WHAT YOU HAVE TO DO: In the records below, show each line that contains the string "kern". Case counts, so uppercase and lowercase letters must match.

THE RECORDS:
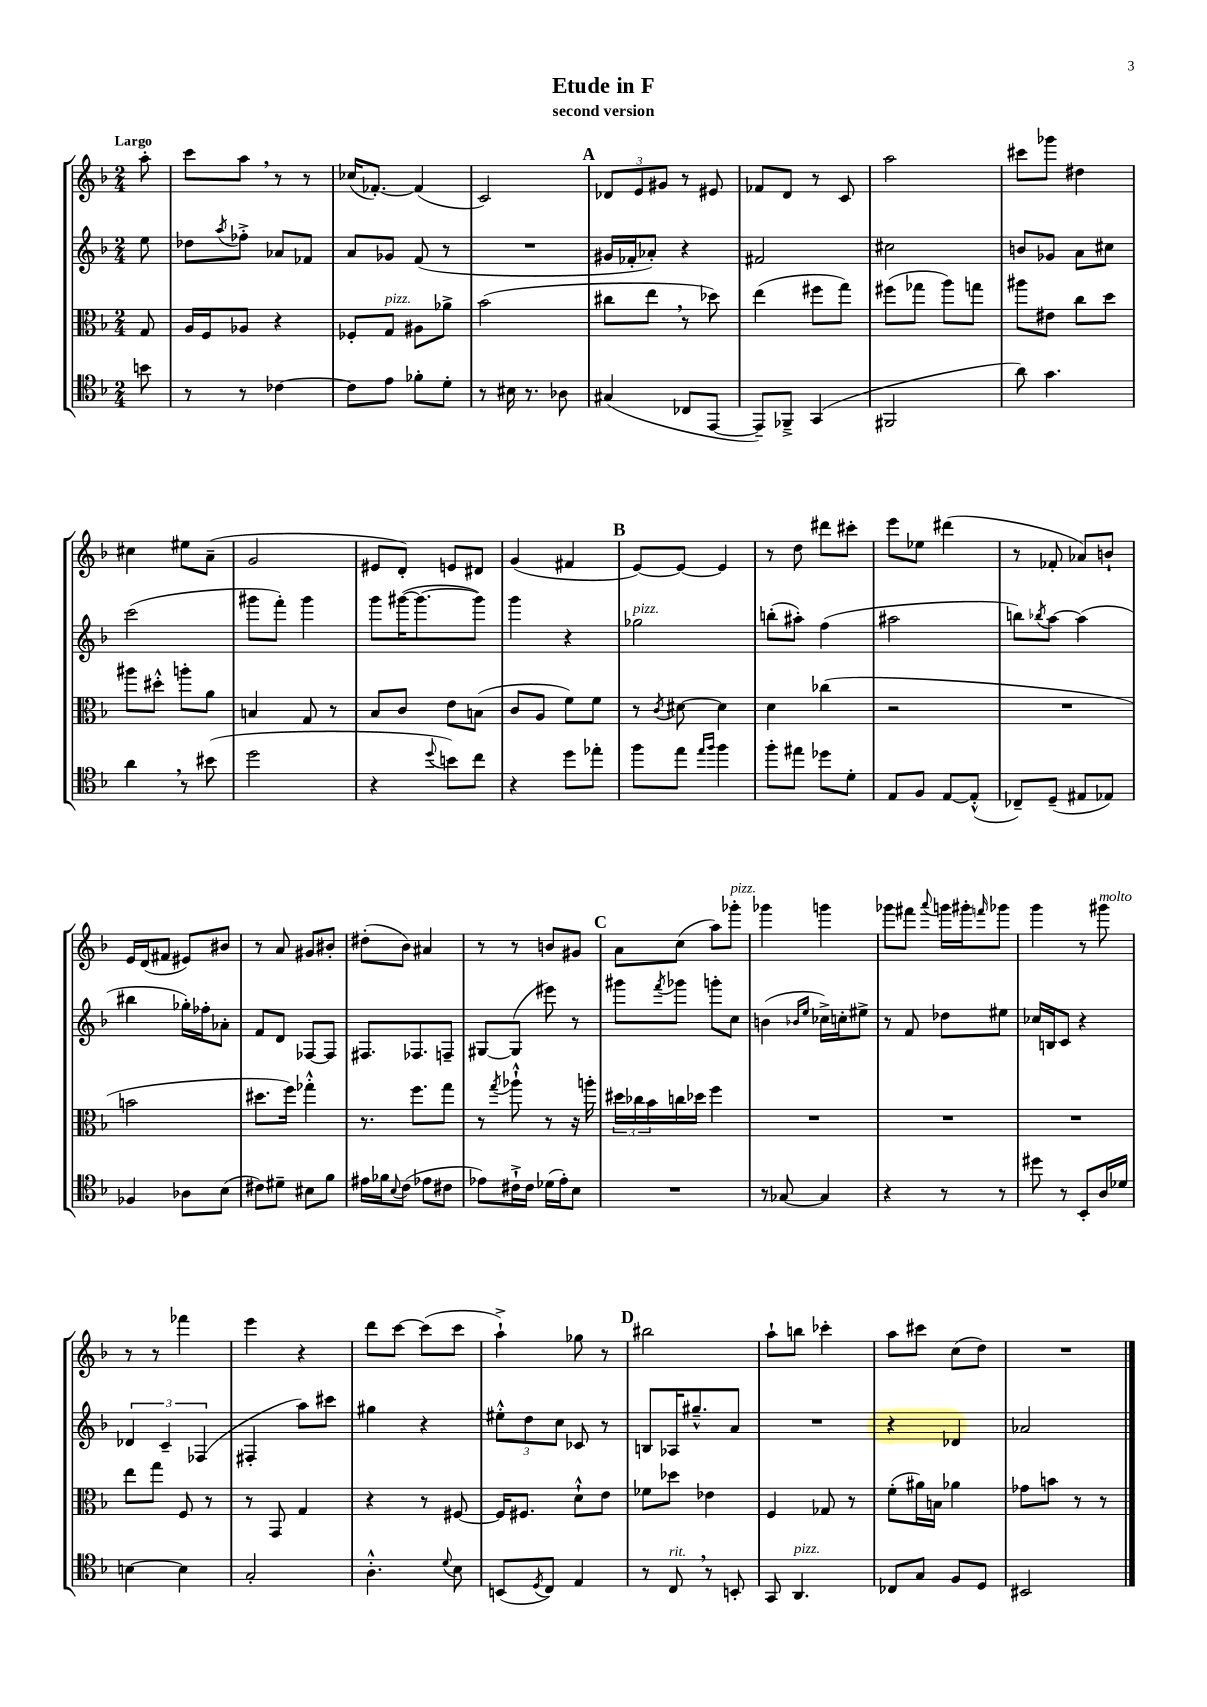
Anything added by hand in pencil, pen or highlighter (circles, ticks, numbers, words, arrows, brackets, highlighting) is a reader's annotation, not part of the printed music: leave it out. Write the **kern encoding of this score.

**kern	**kern	**kern	**kern
*part4	*part3	*part2	*part1
*staff4	*staff3	*staff2	*staff1
*clefC4	*clefC3	*clefG2	*clefG2
*k[b-]	*k[b-]	*k[b-]	*k[b-]
*M2/4	*M2/4	*M2/4	*M2/4
=	=	=	=
!	!	!	!LO:TX:a:B:t=Largo
8bn\	8G/	8ee\	8aa'\
=1	=1	=1	=1
8r	16A/LL	8dd-X\L	8ccc\L
.	16F/J	.	.
.	.	8qaa/	.
8r	8A-X/J	8ff-X'^\J	8aa,\J
[4c-X\	4r	8a-X/L	8r
.	.	8f-X/J	8r
=2	=2	=2	=2
8c-\L]	8F-X'/L	8a/L	(16cc-X/KL
.	.	.	[8.f-X'/J)
!	!LO:TX:a:i:t=pizz.	!	!
8e\J	8G/J	8g-X/J	.
8f-X'\L	8A#X\L	(8f/	(4f-/]
8d'\J	8a-X^\J	8r	.
=3	=3	=3	=3
8r	(2b-\	2r	2c/)
16B#X\	.	.	.
8.r	.	.	.
8A-X\	.	.	.
!!LO:REH:place=s1:t=A
=4	=4	=4	=4
(4G#X/	8cc#X\L	16g#X/LL	12d-X/L
.	.	16f-X'/J	.
.	.	.	12e/
.	8ee,\J	8a-X'/J)	.
.	.	.	12g#X/J
8C-X/L	8r	4r	8r
[8EE/J	8dd-X\)	.	8e#X/
=5	=5	=5	=5
8EE~/L])	(4ee\	2f#X/	8f-X/L
8FF-X~^/J	.	.	8d/J
(4GG/	8ff#X\L	.	8r
.	8gg\J)	.	8c/
=6	=6	=6	=6
2FF#X/	(8ff#X\L	2cc#X\	2aa\
.	8gg-X\J	.	.
.	8aa\L)	.	.
.	8ggn\J	.	.
=7	=7	=7	=7
8a\)	8aa#X\L	8bn/L	8ccc#X\L
4.g\	8e#X\J	8g-X/J	8ggg-X\J
.	8cc\L	8a\L	4dd#X\
.	8dd\J	8cc#X\J	.
!!LO:LB:g=z
=8	=8	=8	=8
4a,\	8aa#X\L	(2ccc\	4cc#X\
.	8dd#X'^^\J	.	.
8r	8aan'\L	.	8ee#X\L
(8b#X\	8a\J	.	(8a~\J
=9	=9	=9	=9
2dd\	4Bn/	8ggg#X\L	2g/
.	.	8fff'\J)	.
.	8G/	4ggg#\	.
.	8r	.	.
=10	=10	=10	=10
4r	8B-/L	8ggg\L	8e#X/L
.	8c/J	([16ggg#X\K	8d'/J)
.	.	8.ggg#\_	.
8qqdd/	.	.	.
8bn\L)	8e\L	.	8en/L
8cc\J	(8Bn\J	8ggg#\J])	8d#X/J
=11	=11	=11	=11
4r	8c/L	4ggg\	(4g/
.	8A/J	.	.
8dd\L	8f\L)	4r	4f#X/
8ee-X'\J	8f\J	.	.
!!LO:REH:place=s1:t=B
=12	=12	=12	=12
!	!	!LO:TX:a:i:t=pizz.	!
8ff\L	8r	2gg-X\	[8e/L)
.	8qc/	.	.
8ee\J	[8d#X\	.	8e/J_
16qqee/LL	.	.	.
16qqff/JJ	.	.	.
4ff\	4d#\]	.	4e/]
=13	=13	=13	=13
8ff'\L	4d\	(8bbn'\L	8r
8ee#X\J	.	8aa#X'\J)	8dd\
8dd-X\L	(4cc-X\	(4ff\	8ddd#X\L
8d'\J	.	.	8ccc#X'\J
=14	=14	=14	=14
8E/L	2r	2aa#X\	8eee\L
8F/J	.	.	8ee-X\J
[8E/L	.	.	(4ddd#X\
(8E'^^/J]	.	.	.
=15	=15	=15	=15
8C-X~/L)	2r	8bbn\L)	8r
.	.	8qbb-X/	.
(8D~/J	.	[8aa\J	8f-X'/
8E#X/L	.	(4aa\]	8a-X/L)
8E-X/J)	.	.	8bn`/J
!!LO:LB:g=z
=16	=16	=16	=16
4F-X/	2bn\	4bb#X\	16e/LL
.	.	.	(16d/J
.	.	.	8f#X/J
8A-X\L	.	16gg-X'\LL)	8e#X/L)
.	.	16ff-X'\J	.
(8B-\J	.	8a-X'\J	8b#X/J
=17	=17	=17	=17
8c#X\L)	8.dd#X\L	8f/L	8r
8d#X~\J	.	8d/J	8a/
.	16ff\Jk)	.	.
8B#X\L	4gg-X'^^\	[8F-X/L	8g#X/L
8f\J	.	8F-/J]	8b#X'/J
=18	=18	=18	=18
16e#X\LL	8.r	8.F#X/L	(8dd#X'\L
16f-X\J	.	.	.
8qqB-/	.	.	.
(8c\J	.	.	8b-\J)
.	8.ff\L	8.F-X/	.
8e-X\L	.	.	4a#X/
8c#X\J	8gg\J	8Fn~/J	.
=19	=19	=19	=19
8e-X\L)	8r	[8G#X/L	8r
.	8qgg/	.	.
16c#X`^\L	8aa-X`^^\	(8G#/J]	8r
16c#\JJ	.	.	.
(16d-X\LL	8r	8eee#X\)	8bn/L
16e-'\J)	.	.	.
8B-\J	16r	8r	8g#X/J
.	16aan'\	.	.
!!LO:REH:place=s1:t=C
=20	=20	=20	=20
2r	24dd#X\LL	8ggg#X\L	8a\L
.	24cc-X\	.	.
.	24b-\	.	.
.	.	8qfff/	.
.	16ccn\	8ggg-X\J	(8cc\J
.	16dd-X\JJ	.	.
.	4ff\	8gggn'\L	8aa\L)
!	!	!	!LO:TX:a:i:t=pizz.
.	.	8cc\J	8ggg-X'\J
=21	=21	=21	=21
8r	2r	(4bn\	4ggg-X\
[8G-X/	.	.	.
.	.	16qqb-X/LL	.
.	.	16qqee/JJ	.
4G-/]	.	16cc-X^\LL)	4gggn\
.	.	16ccn'\J	.
.	.	8ee#X^\J	.
=22	=22	=22	=22
4r	2r	8r	8ggg-X\L
.	.	8f/	8fff#X\J
.	.	.	8qqaaa/
8r	.	8dd-X\L	16gggn\LL
.	.	.	16ggg#X'\J
.	.	.	16qqfffn/
8r	.	8ee#X\J	8ggg-X\J
=23	=23	=23	=23
8dd#X\	2r	16cc-X/LL	4ggg\
.	.	16Bn/J	.
8r	.	8c/J	.
8BB-'/L	.	4r	8r
!	!	!	!LO:TX:a:i:t=molto
16A/L	.	.	8ggg#X\
16d-X/JJ	.	.	.
!!LO:LB:g=z
=24	=24	=24	=24
[4Bn\	8ee\L	6d-X/	8r
.	8gg\J	.	8r
.	.	6c~/	.
4B\]	8F/	.	4fff-X\
.	.	(6F-X/	.
.	8r	.	.
=25	=25	=25	=25
2G'/	8r	4F#X'/	4eee\
.	8GG/	.	.
.	4G/	8aa\L)	4r
.	.	8ccc#X\J	.
=26	=26	=26	=26
4.A'^^\	4r	4gg#X\	8ddd\L
.	.	.	[8ccc\J
.	8r	4r	(8ccc\L]
8qqd/	.	.	.
8B-\	[8F#X/	.	8ccc\J
=27	=27	=27	=27
(8BBn/L	16F#/KL]	12ee#X'^^\L	4aa`^\)
.	8.F#X/J	.	.
.	.	12dd\	.
8qD/	.	.	.
8C/J)	.	.	.
.	.	12cc\J	.
4E/	8d`^^\L	8c-X/	8gg-X\
.	8e\J	8r	8r
!!LO:REH:place=s1:t=D
=28	=28	=28	=28
8r	8f-X\L	8Bn/L	2bb#X\
!LO:TX:a:i:t=rit.	!	!	!
8C,/	8dd-X\J	16A-X/K	.
.	.	8.gg#X~^^/	.
8r	4e-X\	.	.
8BBn'/	.	8a/J	.
=29	=29	=29	=29
8GG/	4F/	2r	8aa`\L
!LO:TX:a:i:t=pizz.	!	!	!
4.AA/	.	.	8bbn\J
.	8G-X/	.	4ccc-X'\
.	8r	.	.
=30	=30	=30	=30
8C-X/L	(8f'\L	4r	8aa\L
8G/J	16a#X\L)	.	8ccc#X\J
.	16Bn\JJ	.	.
8F/L	4a-X\	4d-X/	(8cc\L
8D/J	.	.	8dd\J)
=31	=31	=31	=31
2BB#X/	8g-X\L	2a-X/	2r
.	8bn\J	.	.
.	8r	.	.
.	8r	.	.
==	==	==	==
*-	*-	*-	*-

FINISHED EXERCISE:
Anything added by hand in pencil, pen or highlighter (circles, ticks, numbers, words, arrows, brackets, highlighting) is a reader's annotation, not part of the printed music: leave it out. Write the **kern encoding of this score.
**kern	**kern	**kern	**kern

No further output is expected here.